WORK TO DO →
Quote the lines from the start of the entries below down to the line containing "road 2 (track): [(0,153),(187,0)]", including both ends. Leave the pictures out of your answer.

Dataset items
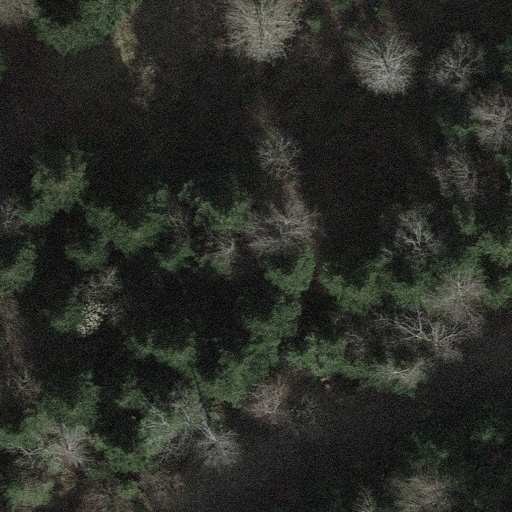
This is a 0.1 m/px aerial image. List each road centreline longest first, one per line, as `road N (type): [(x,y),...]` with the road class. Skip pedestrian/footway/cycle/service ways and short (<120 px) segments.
road 1 (track): [(184,511),(511,352)]
road 2 (track): [(0,153),(187,0)]
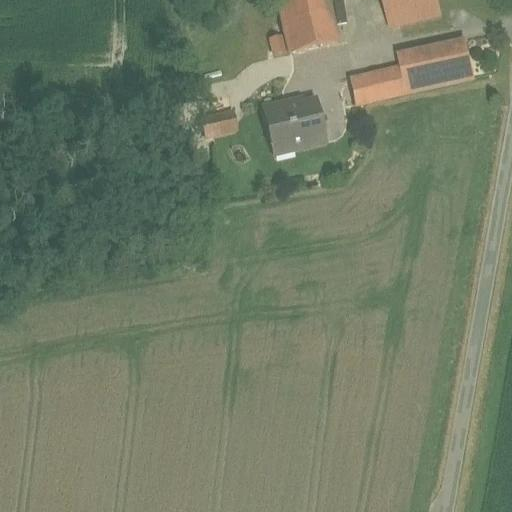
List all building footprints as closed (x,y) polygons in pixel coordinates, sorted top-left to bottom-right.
[(320,0),(265,0),(275,48),(278,64),(331,53),(320,0)] [(375,0),(384,37),(436,26),(430,0),(375,0)] [(394,76),(401,107),(471,92),(462,49),(392,64),(394,76)] [(394,76),(343,87),(350,118),(392,109),(401,107),(394,76)] [(296,103),(256,112),(267,164),(321,153),(311,107),(297,110),(296,103)] [(232,141),(228,118),(209,122),(213,145),(219,143),(232,141)]
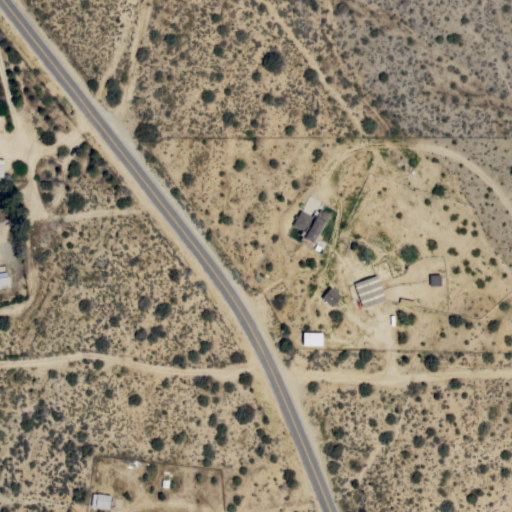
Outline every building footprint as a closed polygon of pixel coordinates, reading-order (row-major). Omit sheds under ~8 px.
[(312,242),(304,238),(303,239),(300,238),(301,235),(299,234),(301,230),(292,224),(299,210),(313,218),(318,209),(327,214),(312,242)] [(0,271),(5,271),(6,276),(7,276),(9,285),(0,286),(0,271)] [(362,307),(353,283),(376,274),(384,299),(362,307)] [(321,297),(329,286),(340,295),(331,306),(321,297)] [(302,344),(302,332),(322,332),(321,345),(302,344)] [(110,495),(108,509),(94,507),(94,506),(90,505),(92,493),(96,494),(96,493),(110,495)]
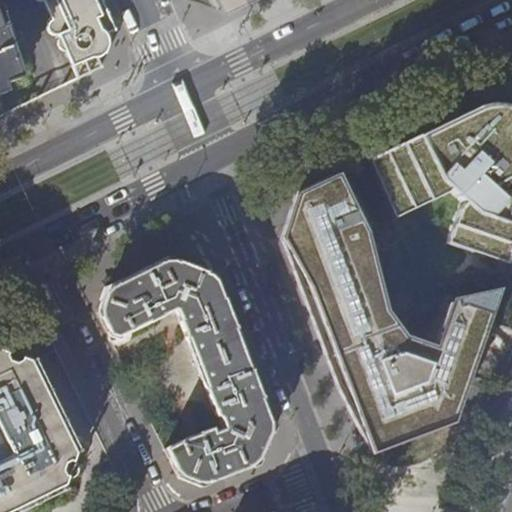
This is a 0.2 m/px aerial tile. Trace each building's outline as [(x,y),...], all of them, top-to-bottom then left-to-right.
[(36,0),(38,1),(43,2),(51,20),(48,25),(48,30),(51,34),(54,35),(58,36),(59,39),(58,42),(59,48),(62,51),(65,52),(77,80),(91,73),(101,68),(96,58),(103,55),(106,52),(109,44),(108,39),(107,34),(114,30),(106,10),(101,0),(36,0)] [(219,0),(224,9),(241,0),(219,0)] [(0,96),(8,94),(5,86),(23,80),(0,13),(0,96)] [(466,66),(468,65),(472,63),(477,62),(479,60),(481,58),(481,57),(480,50),(479,49),(479,48),(478,49),(477,50),(473,52),(467,54),(463,56),(461,57),(460,58),(460,60),(461,66),(461,68),(462,68),(463,69),(464,68),(466,66)] [(448,243),(508,263),(511,252),(511,108),(509,107),(499,105),(475,107),(368,160),(396,217),(448,192),(451,188),(465,202),(460,208),(448,243)] [(366,233),(337,175),(299,194),(281,241),(288,253),(295,265),(292,269),(337,388),(371,454),(450,419),(500,287),(452,298),(435,346),(406,336),(387,312),(366,233)] [(177,476),(200,485),(256,464),(272,428),(215,277),(168,259),(131,277),(105,289),(96,313),(110,341),(112,340),(114,343),(118,345),(128,340),(130,336),(128,332),(174,310),(200,375),(216,417),(219,417),(223,428),(214,432),(213,428),(184,439),(164,449),(177,476)] [(0,511),(24,511),(68,490),(77,464),(82,452),(43,375),(34,357),(0,344),(0,511)]
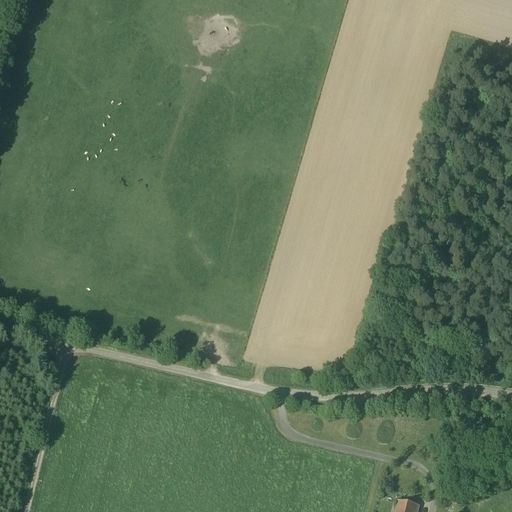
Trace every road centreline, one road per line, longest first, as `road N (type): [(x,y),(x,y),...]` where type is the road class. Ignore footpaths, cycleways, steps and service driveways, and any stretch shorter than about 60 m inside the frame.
road 1 (unclassified): [(0,328),(282,394),(511,398)]
road 2 (track): [(27,511),(66,342)]
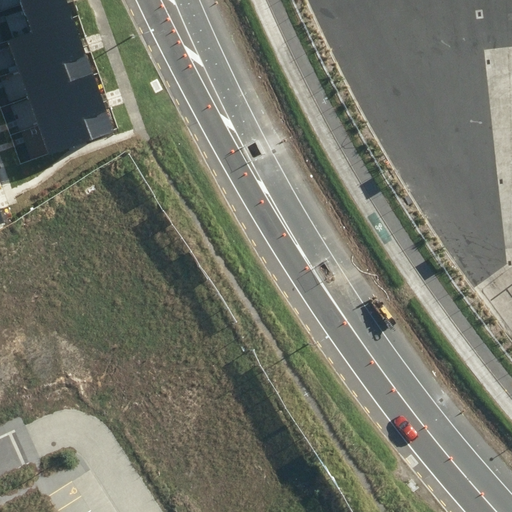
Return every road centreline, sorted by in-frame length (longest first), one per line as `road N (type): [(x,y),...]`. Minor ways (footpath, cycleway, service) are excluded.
road 1 (secondary): [(505,511),(349,318),(256,168),(174,0)]
road 2 (residential): [(0,456),(70,429),(85,433),(141,511)]
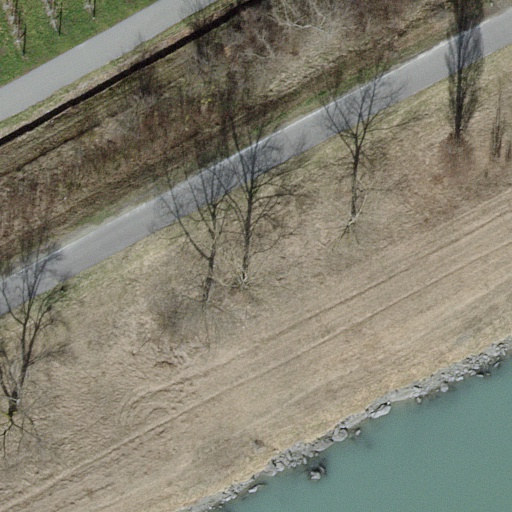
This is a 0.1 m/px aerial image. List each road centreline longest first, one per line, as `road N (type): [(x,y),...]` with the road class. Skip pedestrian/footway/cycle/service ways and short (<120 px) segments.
road 1 (track): [(0,299),(511,21)]
road 2 (residential): [(0,98),(179,0)]
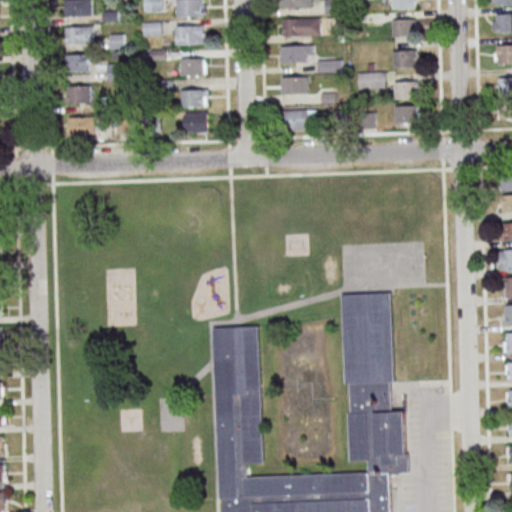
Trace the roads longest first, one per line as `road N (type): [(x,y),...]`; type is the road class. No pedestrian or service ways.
road 1 (residential): [(511,147),(0,166)]
road 2 (residential): [(470,511),(455,0)]
road 3 (residential): [(42,511),(32,165)]
road 4 (residential): [(32,165),(26,0)]
road 5 (residential): [(247,159),(241,0)]
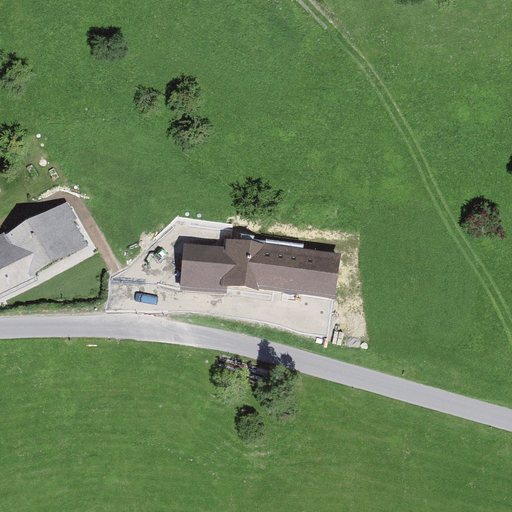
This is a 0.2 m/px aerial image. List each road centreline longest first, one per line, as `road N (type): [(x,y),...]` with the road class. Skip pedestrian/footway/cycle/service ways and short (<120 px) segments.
road 1 (tertiary): [(511,421),(326,367),(126,326),(0,329)]
road 2 (track): [(429,397),(435,258),(375,109),(282,0)]
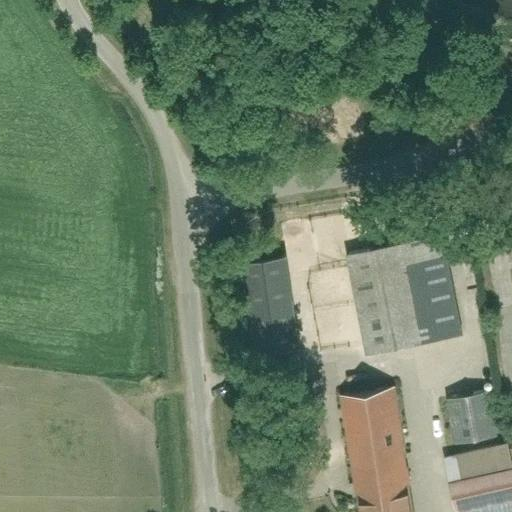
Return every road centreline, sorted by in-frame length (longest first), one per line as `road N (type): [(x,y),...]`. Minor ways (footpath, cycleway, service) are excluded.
road 1 (unclassified): [(182,202),(439,162),(476,141),(511,90)]
road 2 (unclassified): [(212,511),(182,202)]
road 3 (unclassified): [(182,202),(156,118),(67,0)]
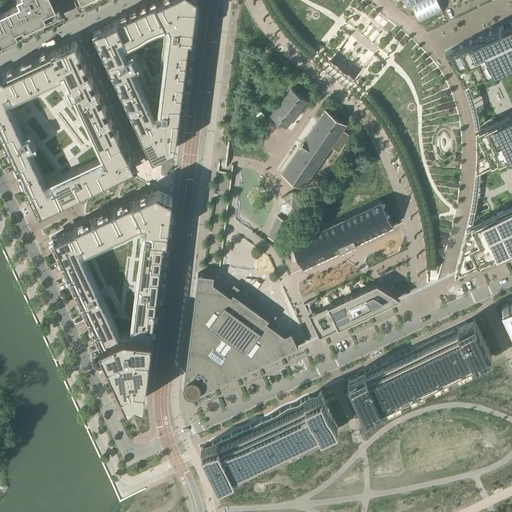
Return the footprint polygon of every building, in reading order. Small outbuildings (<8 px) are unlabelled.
[(0,0),(0,40),(7,37),(11,36),(16,33),(63,11),(57,0),(0,0)] [(158,0),(94,30),(153,157),(175,146),(193,0),(158,0)] [(397,0),(399,2),(403,0),(407,7),(410,6),(411,6),(420,23),(443,12),(437,0),(397,0)] [(326,17),(325,17),(316,9),(315,9),(314,9),(298,25),(287,35),(289,36),(298,44),(297,45),(300,48),(301,47),(303,44),(302,43),(312,32),(326,17)] [(326,17),(312,32),(302,43),(303,44),(301,47),(310,55),(310,56),(312,58),(313,57),(323,65),(322,65),(322,66),(324,67),(325,68),(325,67),(326,67),(325,66),(326,64),(325,64),(325,63),(327,61),(328,61),(329,61),(331,59),(330,58),(338,48),(338,49),(339,49),(341,46),(343,43),(349,36),(349,35),(343,30),(340,28),(339,28),(337,26),(331,21),(326,17)] [(511,244),(511,21),(446,53),(448,57),(451,61),(455,66),(457,71),(460,76),(463,84),(511,59),(511,113),(475,130),(476,145),(476,162),(475,170),(511,153),(511,204),(467,226),(463,240),(455,272),(511,244)] [(75,38),(0,73),(0,127),(39,210),(135,165),(75,38)] [(365,94),(364,94),(377,81),(390,68),(385,65),(383,63),(382,63),(383,62),(382,61),(380,60),(374,55),(365,65),(363,68),(362,68),(363,68),(363,69),(356,79),(355,78),(353,80),(353,81),(351,84),(350,84),(350,83),(349,85),(348,84),(348,85),(347,85),(350,88),(351,87),(360,95),(359,96),(360,98),(361,99),(362,98),(362,97),(363,96),(365,94)] [(267,70),(271,74),(275,70),(271,66),(267,70)] [(390,68),(377,81),(364,94),(365,94),(363,96),(362,97),(362,98),(363,98),(371,107),(370,108),(372,111),(373,110),(380,120),(380,121),(379,121),(381,124),(382,123),(389,134),(388,134),(389,138),(389,137),(390,137),(396,148),(395,149),(396,150),(399,149),(404,147),(424,137),(432,133),(432,132),(427,123),(424,117),(424,116),(423,115),(419,108),(415,101),(414,100),(413,98),(409,92),(403,84),(402,84),(398,78),(393,72),(390,68)] [(270,115),(272,116),(286,128),(307,101),(291,88),(270,115)] [(285,167),(281,173),(303,188),(331,147),(339,153),(345,143),(351,135),(343,130),(346,125),(325,110),(285,167)] [(75,226),(51,237),(53,240),(65,267),(71,279),(83,306),(96,333),(100,341),(99,341),(109,360),(128,401),(135,396),(144,399),(148,365),(152,332),(156,301),(159,302),(162,274),(163,269),(168,226),(170,211),(172,194),(159,187),(155,188),(134,198),(109,210),(99,215),(75,226)] [(291,215),(302,210),(303,198),(292,191),(281,197),(281,198),(281,209),(291,215)] [(304,267),(394,225),(381,200),(291,242),(304,267)] [(268,237),(278,241),(287,220),(277,215),(268,237)] [(276,315),(272,312),(234,284),(227,292),(213,282),(214,275),(198,273),(184,385),(184,387),(184,389),(185,391),(187,393),(189,394),(191,394),(194,394),(196,393),(272,358),(298,346),(291,331),(285,334),(272,325),(270,324),(272,322),(276,315)] [(309,313),(308,314),(309,314),(314,324),(313,324),(314,325),(319,335),(318,335),(319,336),(320,336),(320,335),(328,331),(328,332),(329,331),(338,327),(339,327),(339,326),(343,325),(344,324),(348,322),(349,322),(353,320),(354,320),(358,318),(359,317),(363,315),(364,315),(368,313),(369,313),(373,311),(374,310),(378,308),(379,308),(383,306),(384,306),(384,305),(388,304),(389,303),(393,301),(393,302),(394,301),(400,298),(394,294),(377,282),(376,282),(373,283),(372,284),(368,286),(367,286),(363,288),(362,288),(362,289),(358,290),(357,291),(353,293),(352,293),(348,295),(347,295),(347,296),(343,297),(342,298),(338,300),(337,300),(333,302),(332,302),(332,303),(328,304),(327,305),(319,309),(318,309),(309,313)] [(511,300),(501,306),(511,328),(511,300)] [(474,318),(348,378),(364,414),(491,354),(474,318)] [(320,390),(201,446),(217,483),(337,426),(320,390)]
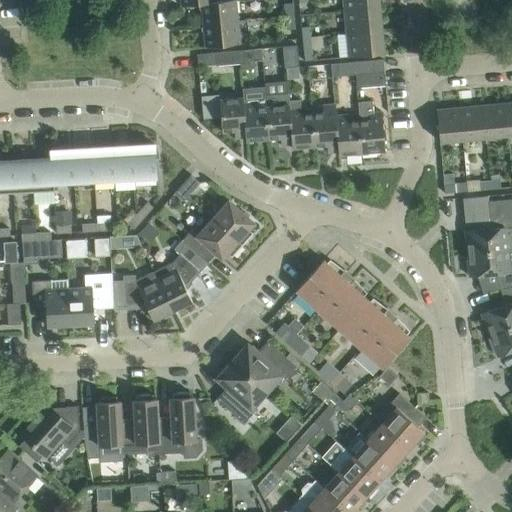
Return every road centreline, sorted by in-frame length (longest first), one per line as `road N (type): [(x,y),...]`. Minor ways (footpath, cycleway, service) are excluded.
road 1 (residential): [(0,367),(176,357),(313,209)]
road 2 (residential): [(463,451),(448,321),(435,283),(386,234)]
road 3 (residential): [(313,209),(250,188),(140,102)]
road 4 (residential): [(386,234),(422,148),(421,76)]
road 5 (residential): [(140,102),(97,95),(0,102)]
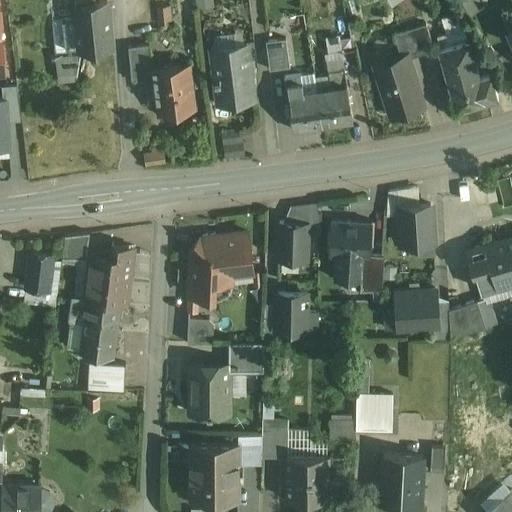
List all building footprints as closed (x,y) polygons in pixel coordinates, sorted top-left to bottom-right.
[(108,1),(76,4),(81,51),(112,48),(108,1)] [(426,23),(413,27),(421,54),(435,50),(426,23)] [(413,27),(394,33),(401,57),(407,55),(409,58),(421,54),(413,27)] [(279,41),(267,42),(269,62),(281,61),(279,41)] [(465,41),(442,47),(441,45),(440,46),(440,47),(439,48),(446,75),(477,66),(471,44),(466,45),(465,41)] [(150,43),(129,45),(132,79),(146,77),(145,68),(152,67),(150,43)] [(248,43),(212,47),(215,75),(210,76),(211,80),(216,80),(219,103),(255,98),(248,43)] [(60,81),(82,78),(78,52),(56,56),(60,81)] [(401,57),(376,65),(375,62),(374,62),(391,116),(424,106),(409,58),(407,55),(401,57)] [(342,57),(326,59),(329,71),(344,68),(342,57)] [(152,67),(145,68),(146,77),(149,99),(158,98),(159,111),(161,110),(161,115),(177,113),(176,108),(195,106),(189,62),(152,67)] [(477,66),(446,75),(456,109),(487,101),(482,84),(490,82),(488,75),(480,77),(477,66)] [(344,68),(329,71),(331,86),(317,88),(324,126),(353,121),(344,68)] [(303,90),(301,75),(285,77),(294,130),(324,126),(317,88),(303,90)] [(8,82),(0,82),(0,158),(13,158),(8,82)] [(249,130),(224,132),(226,157),(251,155),(249,130)] [(417,187),(399,190),(400,206),(420,205),(417,187)] [(399,190),(389,191),(387,214),(400,213),(400,206),(399,190)] [(318,201),(291,205),(284,221),(307,222),(307,233),(318,233),(318,201)] [(420,205),(400,206),(400,213),(402,243),(417,242),(433,241),(431,204),(420,205)] [(372,221),(332,219),(330,252),(337,253),(336,276),(361,278),(363,254),(370,255),(370,254),(372,221)] [(284,221),(280,221),(278,256),(306,257),(307,233),(307,222),(284,221)] [(248,230),(201,236),(192,246),(190,293),(212,294),(212,293),(216,293),(221,293),(225,290),(228,287),(229,282),(230,273),(252,270),(248,230)] [(89,231),(65,234),(63,256),(86,257),(89,231)] [(511,236),(485,244),(491,265),(497,284),(497,285),(511,280),(511,236)] [(433,241),(417,242),(418,252),(420,254),(434,254),(433,241)] [(132,249),(111,247),(110,255),(92,253),(86,298),(87,298),(87,296),(120,301),(120,302),(125,302),(132,249)] [(54,253),(30,250),(26,286),(49,289),(54,253)] [(384,255),(370,254),(370,255),(363,254),(361,278),(361,291),(382,290),(384,255)] [(491,265),(476,269),(482,289),(497,284),(491,265)] [(436,290),(396,292),(397,311),(398,327),(433,325),(438,324),(437,296),(436,290)] [(305,293),(278,292),(278,303),(277,327),(305,328),(305,293)] [(120,301),(87,296),(87,298),(86,298),(74,296),(74,299),(72,299),(70,314),(71,314),(71,318),(84,320),(80,348),(80,349),(114,354),(120,302),(120,301)] [(449,301),(437,296),(438,324),(433,325),(433,326),(434,338),(451,337),(449,301)] [(477,300),(449,310),(451,338),(486,327),(477,300)] [(278,303),(265,303),(264,339),(277,340),(277,327),(278,303)] [(397,311),(388,312),(385,315),(386,328),(398,327),(397,311)] [(209,317),(189,316),(188,341),(213,341),(214,322),(209,317)] [(264,341),(229,341),(228,362),(228,369),(264,370),(264,341)] [(126,362),(90,360),(89,388),(125,390),(126,362)] [(228,362),(191,362),(191,412),(229,412),(228,369),(228,362)] [(393,394),(357,393),(356,429),(392,430),(393,394)] [(278,419),(263,419),(263,429),(278,429),(278,419)] [(289,419),(278,419),(278,429),(277,456),(287,457),(287,455),(288,455),(289,419)] [(446,422),(433,422),(432,445),(445,446),(446,422)] [(278,429),(263,429),(262,456),(277,456),(278,429)] [(238,442),(197,442),(197,461),(191,461),(191,499),(232,499),(232,480),(239,480),(238,442)] [(445,446),(432,445),(430,469),(444,470),(445,446)] [(421,455),(383,453),(381,502),(420,504),(422,480),(420,480),(421,455)] [(288,455),(287,455),(287,457),(287,499),(327,499),(327,474),(327,455),(288,455)] [(511,490),(511,462),(497,476),(511,492),(511,490)] [(341,474),(327,474),(327,499),(340,499),(341,474)] [(40,511),(41,485),(2,485),(2,494),(2,511),(40,511)] [(458,511),(460,492),(448,492),(446,511),(458,511)] [(511,511),(511,505),(504,497),(486,511),(511,511)]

IN RESPONSE →
This is a 0.1 m/px aerial image. List each road centreline longest first, one per line, as `road N (type): [(x,y),...]` with the road class. Skip pedestrian/footway/cycle/service ways and short (<120 px) segments.
road 1 (track): [(184,511),(511,352)]
road 2 (track): [(0,153),(187,0)]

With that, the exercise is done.